(Items from a dataset)
┌──

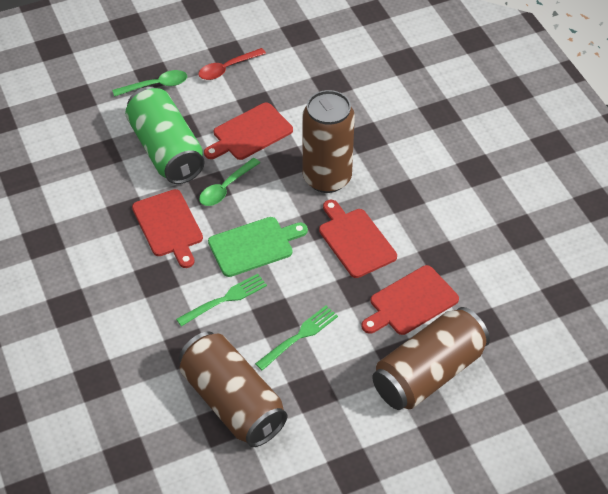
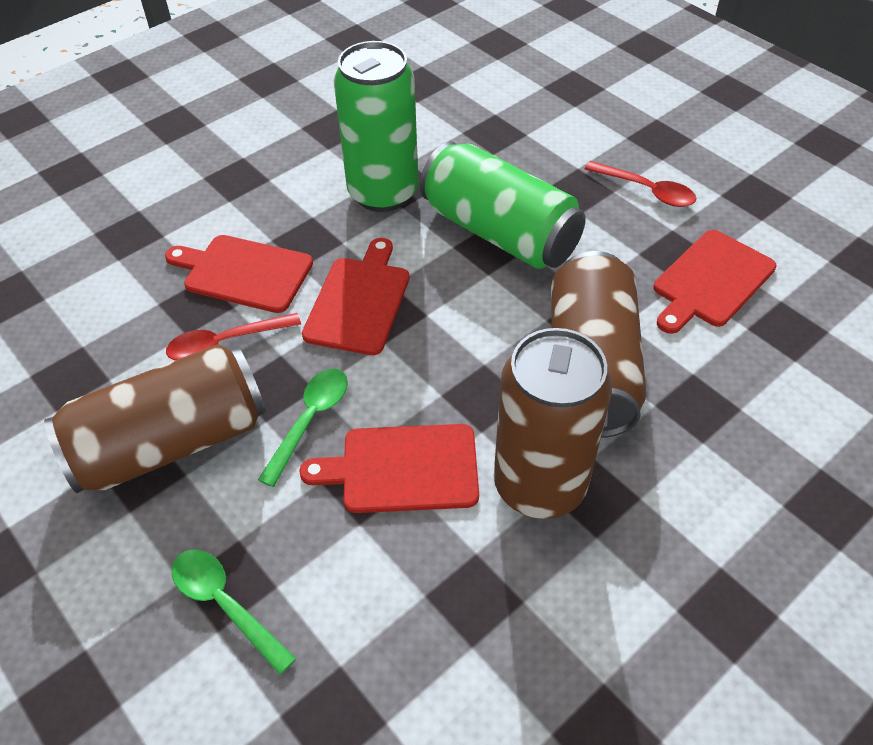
green can: 1 -> 2
green cutting board: 1 -> 0
green fork: 2 -> 0
red spoon: 1 -> 2

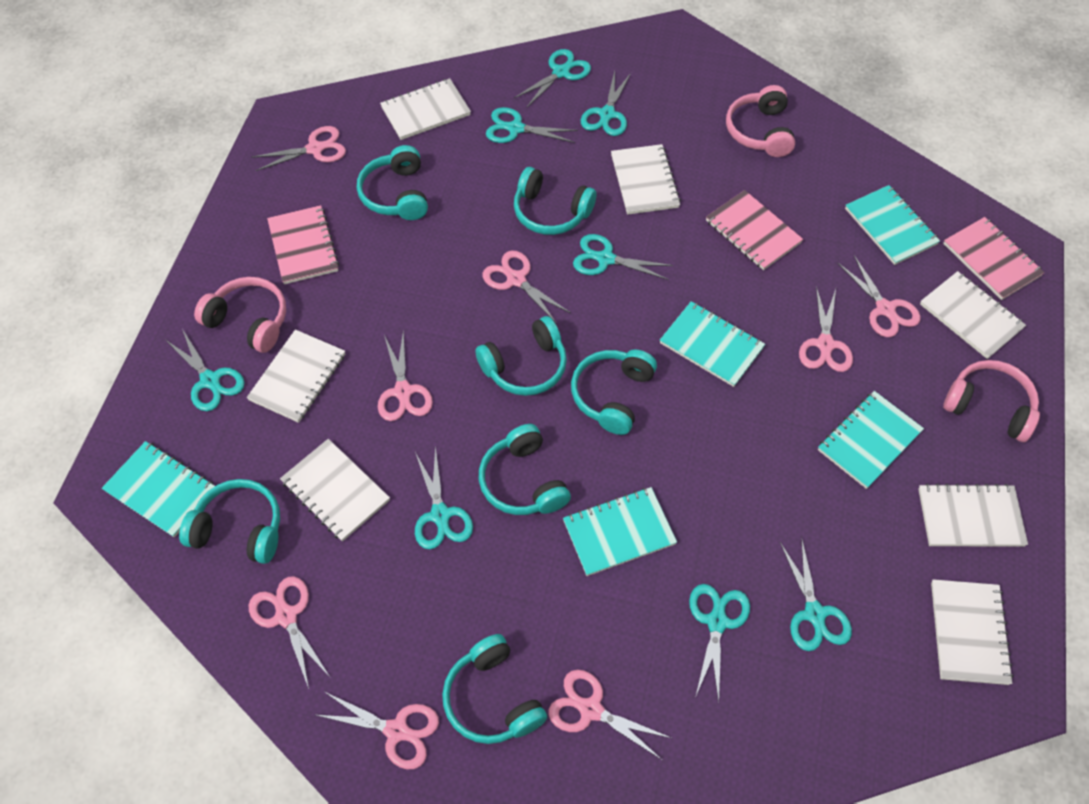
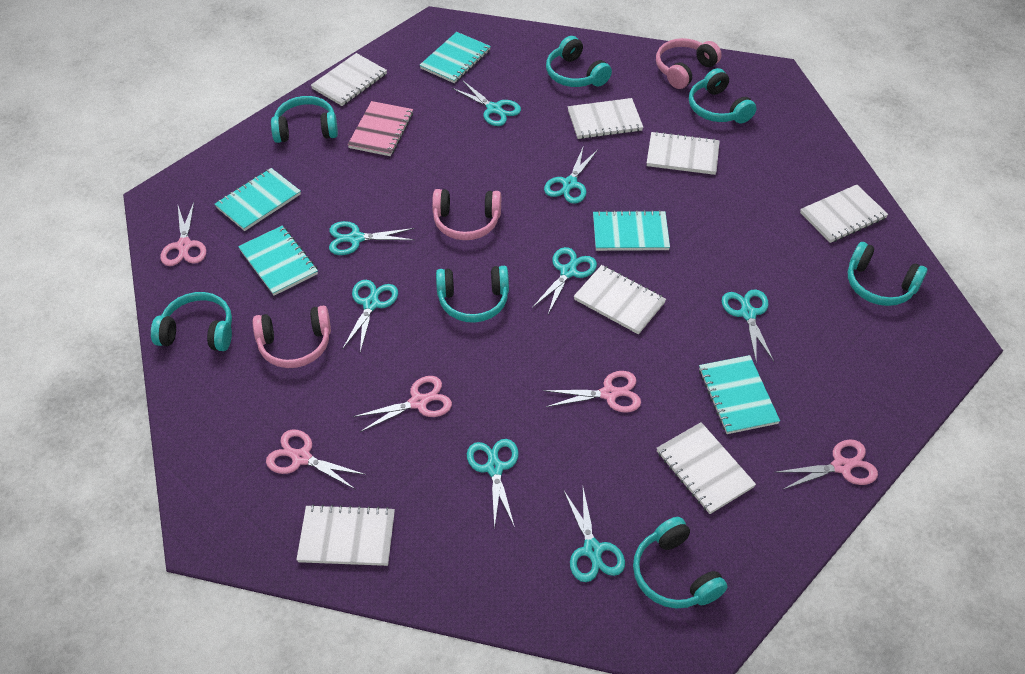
pink notebook: 3 -> 1
pink scissors: 8 -> 5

└──

Every line above must be printed again exactly, pictures excluded.

### ANSWER SPACE
green can: 1 -> 2
green cutting board: 1 -> 0
green fork: 2 -> 0
red spoon: 1 -> 2

pink notebook: 3 -> 1
pink scissors: 8 -> 5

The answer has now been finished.